== TASK DIRECTIONS ==
If a record holds a picture, leave the picture out and print everything else exactly.

== RECORDS SUPPLIED ==
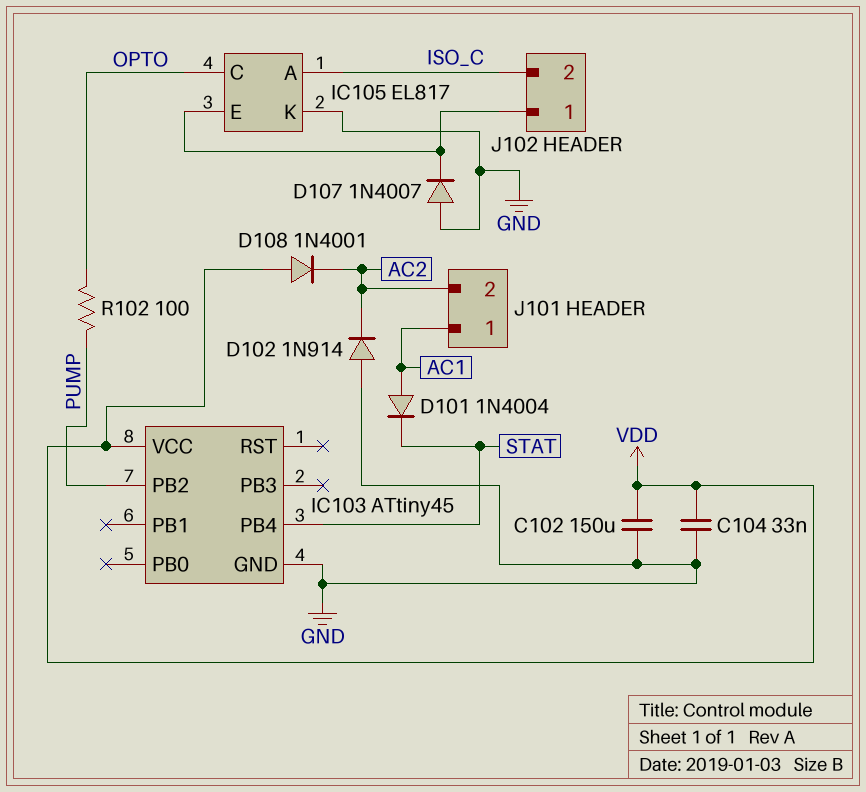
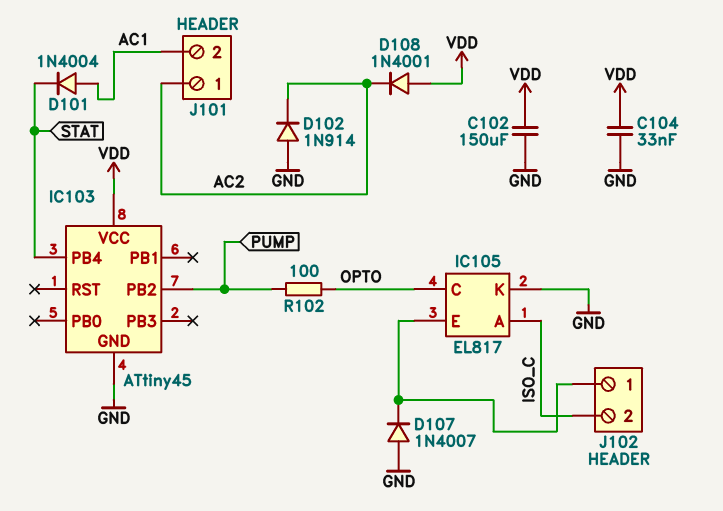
J101 pin 1: AC1 -> AC2
J101 pin 2: AC2 -> AC1

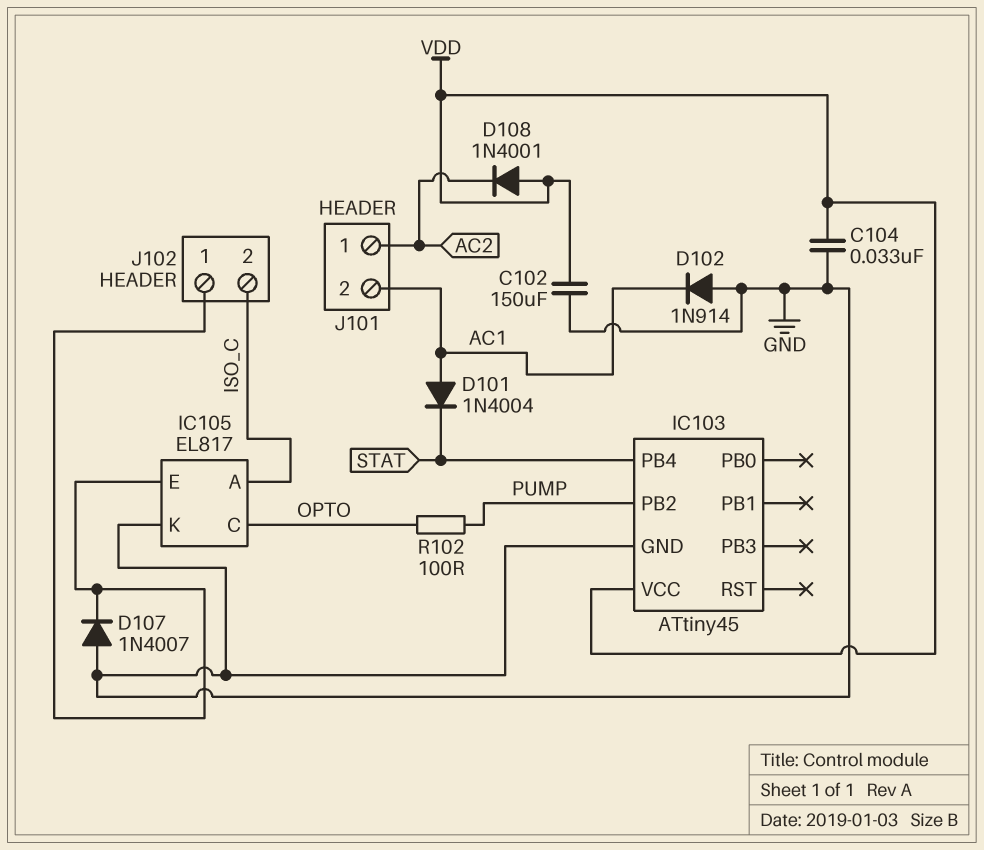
D102: diode 1N914 (A GND, K AC2) -> diode 1N914 (A GND, K AC1)

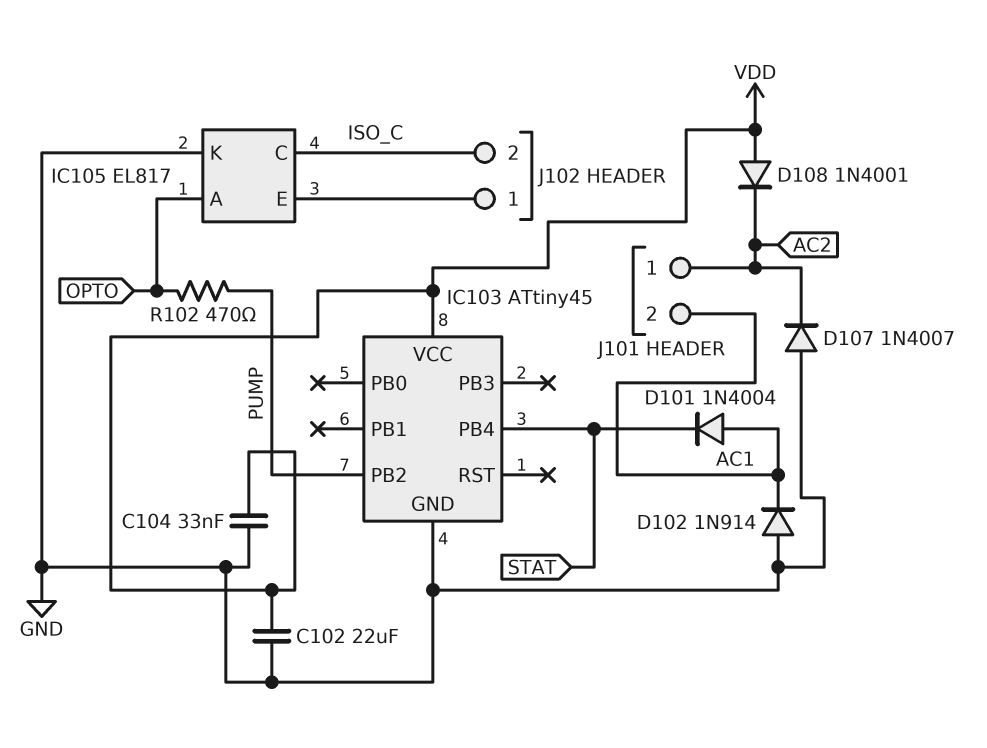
C102: 150uF (GND, VDD) -> 22uF (GND, VDD)
D107: diode 1N4007 (A GND, K IC105/E) -> diode 1N4007 (A GND, K AC2)
IC105 pin A: ISO_C -> OPTO
IC105 pin C: OPTO -> ISO_C
R102: 100 (OPTO, PUMP) -> 470 (OPTO, PUMP)

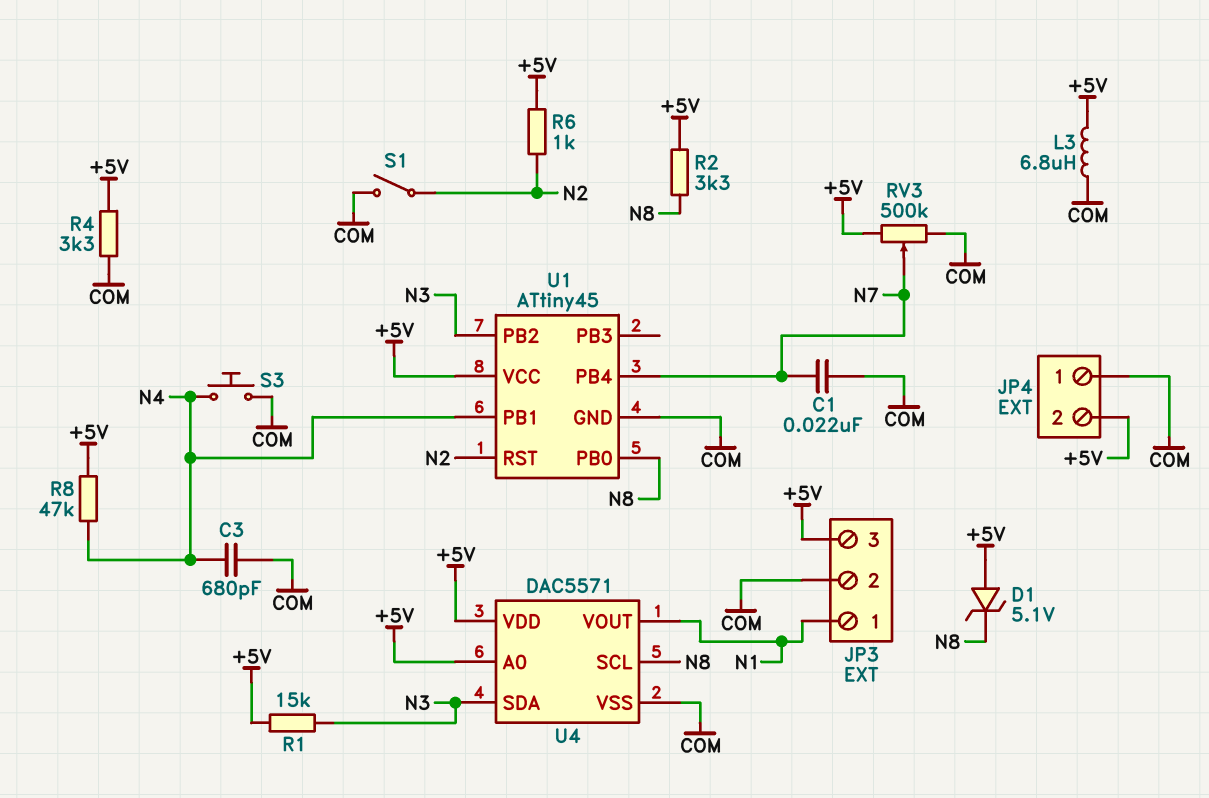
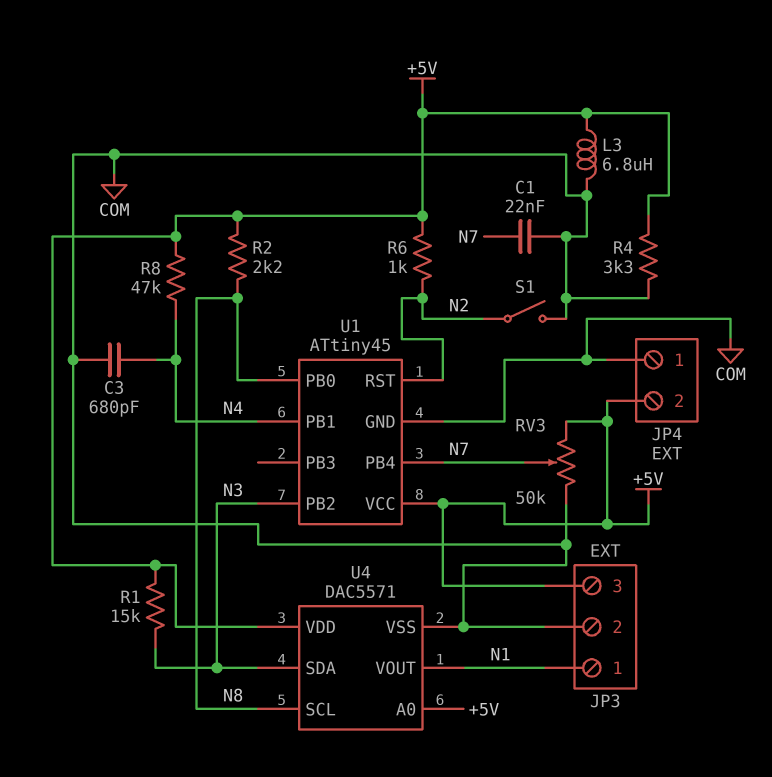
D1: zener 5.1V (A +5V, K N8) -> none
R2: 3.3k (+5V, N8) -> 2.2k (+5V, N8)
RV3: 500k (+5V, COM, wiper N7) -> 50k (+5V, COM, wiper N7)
S3: button (COM, N4) -> none

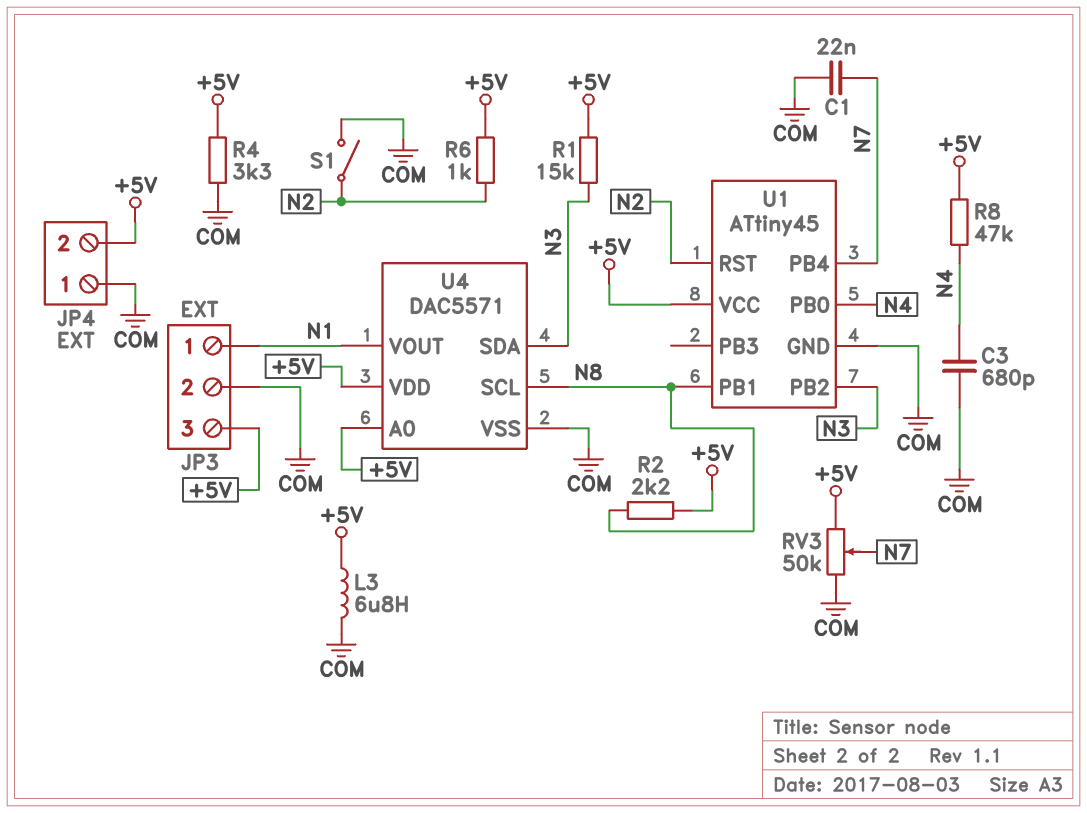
U1 pin PB0: N8 -> N4
U1 pin PB1: N4 -> N8

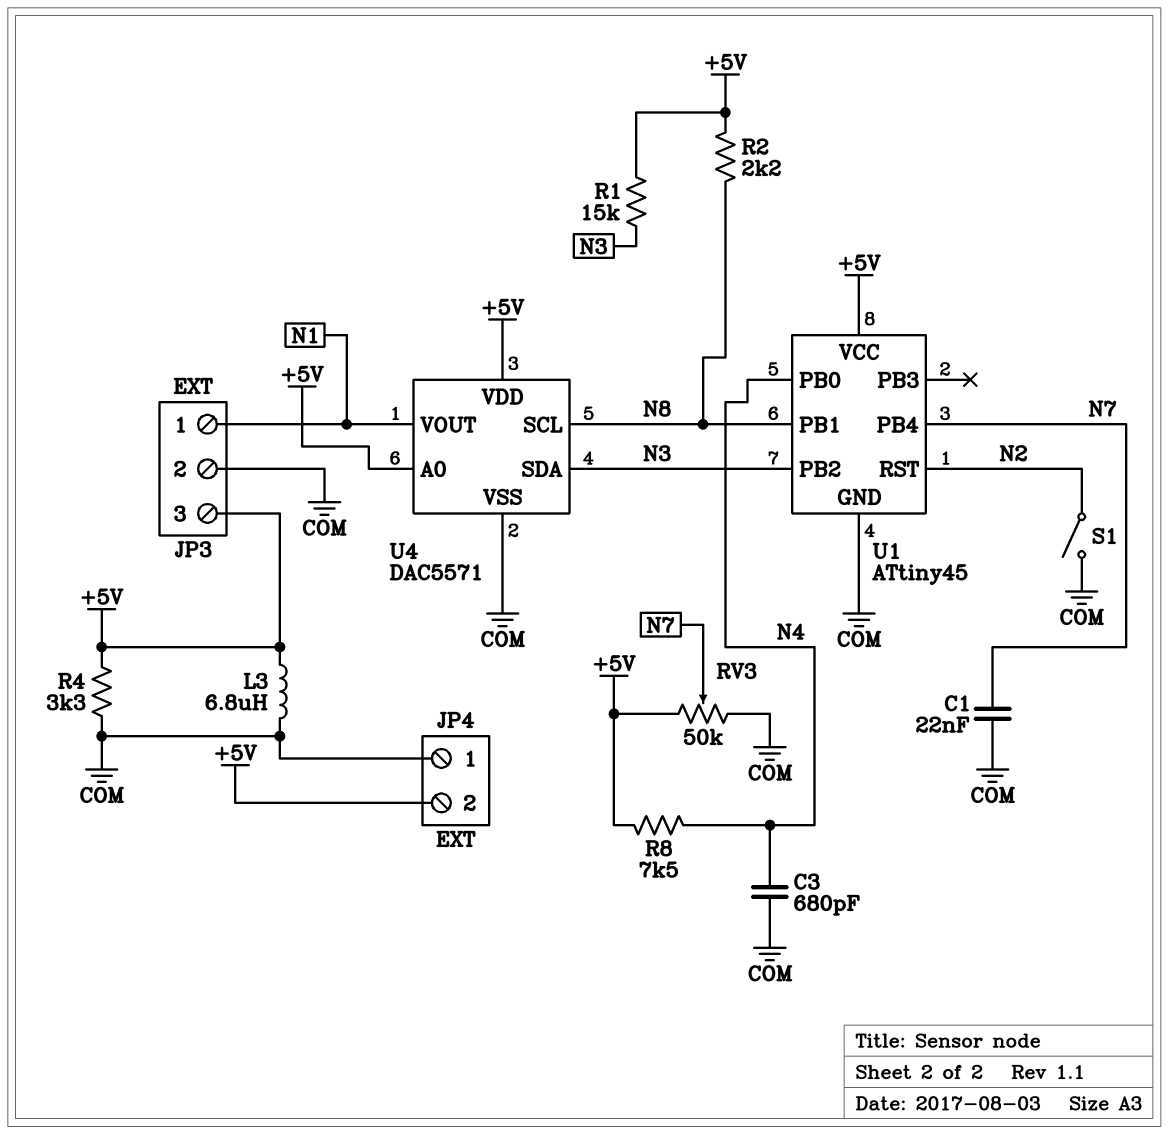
R6: 1k (+5V, N2) -> none
R8: 47k (+5V, N4) -> 7.5k (+5V, N4)

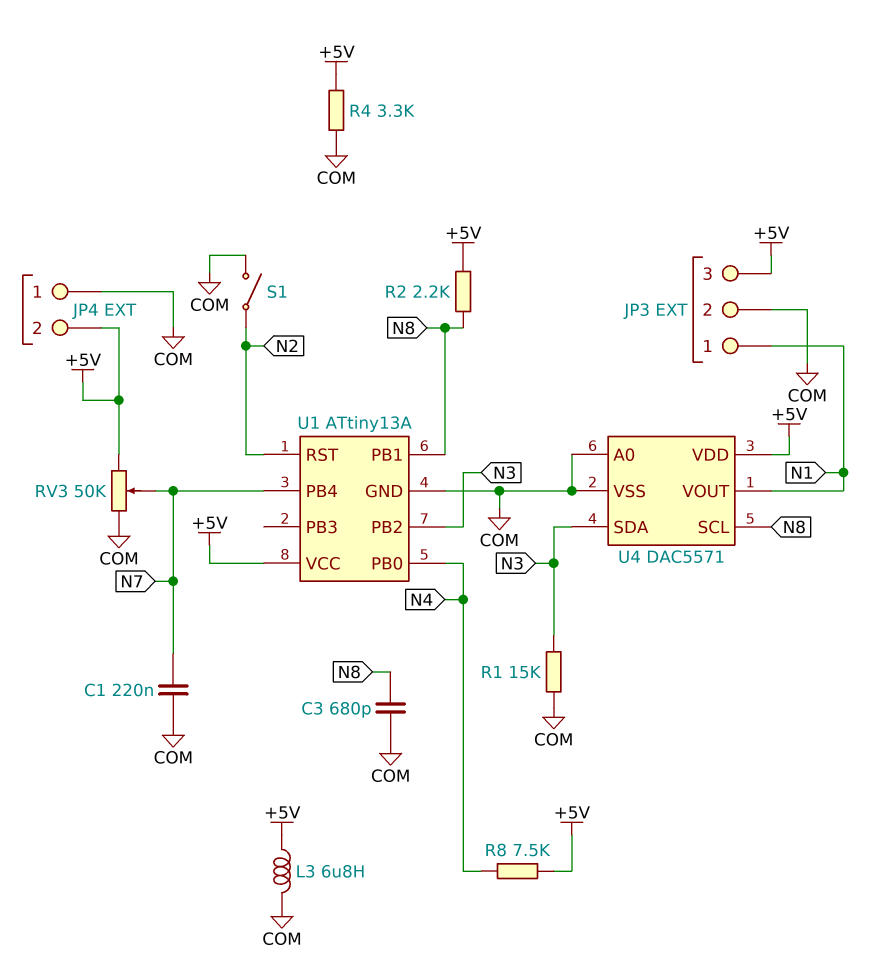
C1: 22nF (COM, N7) -> 220nF (COM, N7)
C3: 680pF (COM, N4) -> 680pF (COM, N8)
R1: 15k (+5V, N3) -> 15k (COM, N3)
U1: ATtiny45 -> ATtiny13A
U4 pin A0: +5V -> COM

== OUTPUT ==
J101 pin 1: AC1 -> AC2
J101 pin 2: AC2 -> AC1

D102: diode 1N914 (A GND, K AC2) -> diode 1N914 (A GND, K AC1)

C102: 150uF (GND, VDD) -> 22uF (GND, VDD)
D107: diode 1N4007 (A GND, K IC105/E) -> diode 1N4007 (A GND, K AC2)
IC105 pin A: ISO_C -> OPTO
IC105 pin C: OPTO -> ISO_C
R102: 100 (OPTO, PUMP) -> 470 (OPTO, PUMP)

D1: zener 5.1V (A +5V, K N8) -> none
R2: 3.3k (+5V, N8) -> 2.2k (+5V, N8)
RV3: 500k (+5V, COM, wiper N7) -> 50k (+5V, COM, wiper N7)
S3: button (COM, N4) -> none

U1 pin PB0: N8 -> N4
U1 pin PB1: N4 -> N8

R6: 1k (+5V, N2) -> none
R8: 47k (+5V, N4) -> 7.5k (+5V, N4)

C1: 22nF (COM, N7) -> 220nF (COM, N7)
C3: 680pF (COM, N4) -> 680pF (COM, N8)
R1: 15k (+5V, N3) -> 15k (COM, N3)
U1: ATtiny45 -> ATtiny13A
U4 pin A0: +5V -> COM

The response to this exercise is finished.